(Version comparison data)
• • • •

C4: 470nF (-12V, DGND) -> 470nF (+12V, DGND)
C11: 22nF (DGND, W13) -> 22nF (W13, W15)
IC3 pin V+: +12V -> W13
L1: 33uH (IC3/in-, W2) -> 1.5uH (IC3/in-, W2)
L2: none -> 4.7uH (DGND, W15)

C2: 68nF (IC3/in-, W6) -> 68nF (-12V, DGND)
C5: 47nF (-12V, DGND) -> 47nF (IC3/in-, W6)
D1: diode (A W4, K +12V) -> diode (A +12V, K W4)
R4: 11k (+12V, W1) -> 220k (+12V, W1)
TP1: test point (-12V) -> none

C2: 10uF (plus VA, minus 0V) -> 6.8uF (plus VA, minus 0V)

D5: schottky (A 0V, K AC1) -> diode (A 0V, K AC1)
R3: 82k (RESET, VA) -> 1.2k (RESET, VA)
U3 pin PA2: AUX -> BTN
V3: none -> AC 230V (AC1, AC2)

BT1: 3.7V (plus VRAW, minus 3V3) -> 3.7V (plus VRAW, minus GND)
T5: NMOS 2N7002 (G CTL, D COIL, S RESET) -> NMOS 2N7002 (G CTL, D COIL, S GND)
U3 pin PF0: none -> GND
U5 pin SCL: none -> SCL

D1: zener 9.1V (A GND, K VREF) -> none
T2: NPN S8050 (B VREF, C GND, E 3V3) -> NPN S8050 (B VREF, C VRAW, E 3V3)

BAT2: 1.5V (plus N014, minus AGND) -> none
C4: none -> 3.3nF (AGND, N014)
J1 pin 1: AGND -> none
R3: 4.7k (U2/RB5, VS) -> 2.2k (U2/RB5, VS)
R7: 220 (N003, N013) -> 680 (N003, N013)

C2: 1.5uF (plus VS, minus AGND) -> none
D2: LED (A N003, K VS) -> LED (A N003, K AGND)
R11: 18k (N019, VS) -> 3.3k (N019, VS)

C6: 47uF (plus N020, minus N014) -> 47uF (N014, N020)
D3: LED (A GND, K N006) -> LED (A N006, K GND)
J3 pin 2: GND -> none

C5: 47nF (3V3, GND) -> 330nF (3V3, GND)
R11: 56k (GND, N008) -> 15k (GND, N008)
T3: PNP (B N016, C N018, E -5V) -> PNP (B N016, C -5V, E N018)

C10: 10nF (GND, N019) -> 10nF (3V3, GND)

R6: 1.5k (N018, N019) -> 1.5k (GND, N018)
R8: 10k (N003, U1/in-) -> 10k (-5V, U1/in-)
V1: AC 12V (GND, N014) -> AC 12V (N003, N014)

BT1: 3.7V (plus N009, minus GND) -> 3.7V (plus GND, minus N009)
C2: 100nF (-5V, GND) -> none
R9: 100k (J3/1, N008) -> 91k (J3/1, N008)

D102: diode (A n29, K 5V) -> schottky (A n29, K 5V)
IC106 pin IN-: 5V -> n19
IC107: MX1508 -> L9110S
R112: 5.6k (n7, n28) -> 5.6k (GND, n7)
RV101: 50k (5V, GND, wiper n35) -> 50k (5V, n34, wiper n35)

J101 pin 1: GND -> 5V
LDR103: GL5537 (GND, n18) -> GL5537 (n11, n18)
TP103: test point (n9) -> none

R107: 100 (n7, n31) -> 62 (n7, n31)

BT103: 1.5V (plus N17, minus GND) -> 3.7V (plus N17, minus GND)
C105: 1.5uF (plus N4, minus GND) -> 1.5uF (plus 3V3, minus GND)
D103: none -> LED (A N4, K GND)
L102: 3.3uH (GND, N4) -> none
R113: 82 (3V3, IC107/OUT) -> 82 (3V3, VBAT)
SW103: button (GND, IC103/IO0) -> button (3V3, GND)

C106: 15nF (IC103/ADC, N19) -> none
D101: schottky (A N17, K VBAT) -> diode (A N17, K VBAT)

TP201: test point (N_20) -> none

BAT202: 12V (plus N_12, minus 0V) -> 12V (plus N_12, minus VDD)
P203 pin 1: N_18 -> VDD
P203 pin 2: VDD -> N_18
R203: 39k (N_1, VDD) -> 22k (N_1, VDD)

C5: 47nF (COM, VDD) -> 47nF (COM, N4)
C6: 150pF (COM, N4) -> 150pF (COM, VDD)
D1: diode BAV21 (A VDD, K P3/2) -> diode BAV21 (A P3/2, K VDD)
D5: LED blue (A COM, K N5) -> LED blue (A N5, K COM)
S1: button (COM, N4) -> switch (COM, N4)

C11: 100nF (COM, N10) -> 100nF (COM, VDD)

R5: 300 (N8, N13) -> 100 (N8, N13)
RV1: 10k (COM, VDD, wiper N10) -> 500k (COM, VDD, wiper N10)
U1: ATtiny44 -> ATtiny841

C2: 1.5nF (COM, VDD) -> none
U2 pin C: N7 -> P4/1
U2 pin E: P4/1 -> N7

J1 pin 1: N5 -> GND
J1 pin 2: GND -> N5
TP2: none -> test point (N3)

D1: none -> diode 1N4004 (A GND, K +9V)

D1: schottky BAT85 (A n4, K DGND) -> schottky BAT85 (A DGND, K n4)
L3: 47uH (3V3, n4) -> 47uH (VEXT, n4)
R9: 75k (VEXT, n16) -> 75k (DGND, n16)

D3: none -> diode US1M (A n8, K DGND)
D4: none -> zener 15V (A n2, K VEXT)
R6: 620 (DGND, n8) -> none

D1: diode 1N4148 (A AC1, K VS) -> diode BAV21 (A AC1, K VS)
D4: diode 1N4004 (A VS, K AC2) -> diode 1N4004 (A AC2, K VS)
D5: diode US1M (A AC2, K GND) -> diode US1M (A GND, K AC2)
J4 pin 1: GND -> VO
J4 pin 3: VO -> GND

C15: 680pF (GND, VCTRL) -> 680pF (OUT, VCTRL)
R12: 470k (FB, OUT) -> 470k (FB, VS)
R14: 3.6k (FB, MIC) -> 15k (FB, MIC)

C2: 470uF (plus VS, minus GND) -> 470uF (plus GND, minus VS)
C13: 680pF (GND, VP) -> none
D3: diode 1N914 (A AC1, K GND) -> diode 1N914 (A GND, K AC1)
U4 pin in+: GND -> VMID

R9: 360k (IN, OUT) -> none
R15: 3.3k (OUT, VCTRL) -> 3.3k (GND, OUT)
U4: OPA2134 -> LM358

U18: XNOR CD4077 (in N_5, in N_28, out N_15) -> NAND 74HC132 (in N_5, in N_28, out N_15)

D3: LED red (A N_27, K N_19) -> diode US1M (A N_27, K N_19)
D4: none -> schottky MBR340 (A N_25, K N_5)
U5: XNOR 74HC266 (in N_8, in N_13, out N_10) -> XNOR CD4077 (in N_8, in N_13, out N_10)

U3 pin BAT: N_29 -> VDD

• • • •

*Prompt*.
Each record is to be reproduced exactly as it appears.

*Task response*.
C4: 470nF (-12V, DGND) -> 470nF (+12V, DGND)
C11: 22nF (DGND, W13) -> 22nF (W13, W15)
IC3 pin V+: +12V -> W13
L1: 33uH (IC3/in-, W2) -> 1.5uH (IC3/in-, W2)
L2: none -> 4.7uH (DGND, W15)

C2: 68nF (IC3/in-, W6) -> 68nF (-12V, DGND)
C5: 47nF (-12V, DGND) -> 47nF (IC3/in-, W6)
D1: diode (A W4, K +12V) -> diode (A +12V, K W4)
R4: 11k (+12V, W1) -> 220k (+12V, W1)
TP1: test point (-12V) -> none

C2: 10uF (plus VA, minus 0V) -> 6.8uF (plus VA, minus 0V)

D5: schottky (A 0V, K AC1) -> diode (A 0V, K AC1)
R3: 82k (RESET, VA) -> 1.2k (RESET, VA)
U3 pin PA2: AUX -> BTN
V3: none -> AC 230V (AC1, AC2)

BT1: 3.7V (plus VRAW, minus 3V3) -> 3.7V (plus VRAW, minus GND)
T5: NMOS 2N7002 (G CTL, D COIL, S RESET) -> NMOS 2N7002 (G CTL, D COIL, S GND)
U3 pin PF0: none -> GND
U5 pin SCL: none -> SCL

D1: zener 9.1V (A GND, K VREF) -> none
T2: NPN S8050 (B VREF, C GND, E 3V3) -> NPN S8050 (B VREF, C VRAW, E 3V3)

BAT2: 1.5V (plus N014, minus AGND) -> none
C4: none -> 3.3nF (AGND, N014)
J1 pin 1: AGND -> none
R3: 4.7k (U2/RB5, VS) -> 2.2k (U2/RB5, VS)
R7: 220 (N003, N013) -> 680 (N003, N013)

C2: 1.5uF (plus VS, minus AGND) -> none
D2: LED (A N003, K VS) -> LED (A N003, K AGND)
R11: 18k (N019, VS) -> 3.3k (N019, VS)

C6: 47uF (plus N020, minus N014) -> 47uF (N014, N020)
D3: LED (A GND, K N006) -> LED (A N006, K GND)
J3 pin 2: GND -> none

C5: 47nF (3V3, GND) -> 330nF (3V3, GND)
R11: 56k (GND, N008) -> 15k (GND, N008)
T3: PNP (B N016, C N018, E -5V) -> PNP (B N016, C -5V, E N018)

C10: 10nF (GND, N019) -> 10nF (3V3, GND)

R6: 1.5k (N018, N019) -> 1.5k (GND, N018)
R8: 10k (N003, U1/in-) -> 10k (-5V, U1/in-)
V1: AC 12V (GND, N014) -> AC 12V (N003, N014)

BT1: 3.7V (plus N009, minus GND) -> 3.7V (plus GND, minus N009)
C2: 100nF (-5V, GND) -> none
R9: 100k (J3/1, N008) -> 91k (J3/1, N008)

D102: diode (A n29, K 5V) -> schottky (A n29, K 5V)
IC106 pin IN-: 5V -> n19
IC107: MX1508 -> L9110S
R112: 5.6k (n7, n28) -> 5.6k (GND, n7)
RV101: 50k (5V, GND, wiper n35) -> 50k (5V, n34, wiper n35)

J101 pin 1: GND -> 5V
LDR103: GL5537 (GND, n18) -> GL5537 (n11, n18)
TP103: test point (n9) -> none

R107: 100 (n7, n31) -> 62 (n7, n31)

BT103: 1.5V (plus N17, minus GND) -> 3.7V (plus N17, minus GND)
C105: 1.5uF (plus N4, minus GND) -> 1.5uF (plus 3V3, minus GND)
D103: none -> LED (A N4, K GND)
L102: 3.3uH (GND, N4) -> none
R113: 82 (3V3, IC107/OUT) -> 82 (3V3, VBAT)
SW103: button (GND, IC103/IO0) -> button (3V3, GND)

C106: 15nF (IC103/ADC, N19) -> none
D101: schottky (A N17, K VBAT) -> diode (A N17, K VBAT)

TP201: test point (N_20) -> none

BAT202: 12V (plus N_12, minus 0V) -> 12V (plus N_12, minus VDD)
P203 pin 1: N_18 -> VDD
P203 pin 2: VDD -> N_18
R203: 39k (N_1, VDD) -> 22k (N_1, VDD)

C5: 47nF (COM, VDD) -> 47nF (COM, N4)
C6: 150pF (COM, N4) -> 150pF (COM, VDD)
D1: diode BAV21 (A VDD, K P3/2) -> diode BAV21 (A P3/2, K VDD)
D5: LED blue (A COM, K N5) -> LED blue (A N5, K COM)
S1: button (COM, N4) -> switch (COM, N4)

C11: 100nF (COM, N10) -> 100nF (COM, VDD)

R5: 300 (N8, N13) -> 100 (N8, N13)
RV1: 10k (COM, VDD, wiper N10) -> 500k (COM, VDD, wiper N10)
U1: ATtiny44 -> ATtiny841

C2: 1.5nF (COM, VDD) -> none
U2 pin C: N7 -> P4/1
U2 pin E: P4/1 -> N7

J1 pin 1: N5 -> GND
J1 pin 2: GND -> N5
TP2: none -> test point (N3)

D1: none -> diode 1N4004 (A GND, K +9V)

D1: schottky BAT85 (A n4, K DGND) -> schottky BAT85 (A DGND, K n4)
L3: 47uH (3V3, n4) -> 47uH (VEXT, n4)
R9: 75k (VEXT, n16) -> 75k (DGND, n16)

D3: none -> diode US1M (A n8, K DGND)
D4: none -> zener 15V (A n2, K VEXT)
R6: 620 (DGND, n8) -> none

D1: diode 1N4148 (A AC1, K VS) -> diode BAV21 (A AC1, K VS)
D4: diode 1N4004 (A VS, K AC2) -> diode 1N4004 (A AC2, K VS)
D5: diode US1M (A AC2, K GND) -> diode US1M (A GND, K AC2)
J4 pin 1: GND -> VO
J4 pin 3: VO -> GND

C15: 680pF (GND, VCTRL) -> 680pF (OUT, VCTRL)
R12: 470k (FB, OUT) -> 470k (FB, VS)
R14: 3.6k (FB, MIC) -> 15k (FB, MIC)

C2: 470uF (plus VS, minus GND) -> 470uF (plus GND, minus VS)
C13: 680pF (GND, VP) -> none
D3: diode 1N914 (A AC1, K GND) -> diode 1N914 (A GND, K AC1)
U4 pin in+: GND -> VMID

R9: 360k (IN, OUT) -> none
R15: 3.3k (OUT, VCTRL) -> 3.3k (GND, OUT)
U4: OPA2134 -> LM358

U18: XNOR CD4077 (in N_5, in N_28, out N_15) -> NAND 74HC132 (in N_5, in N_28, out N_15)

D3: LED red (A N_27, K N_19) -> diode US1M (A N_27, K N_19)
D4: none -> schottky MBR340 (A N_25, K N_5)
U5: XNOR 74HC266 (in N_8, in N_13, out N_10) -> XNOR CD4077 (in N_8, in N_13, out N_10)

U3 pin BAT: N_29 -> VDD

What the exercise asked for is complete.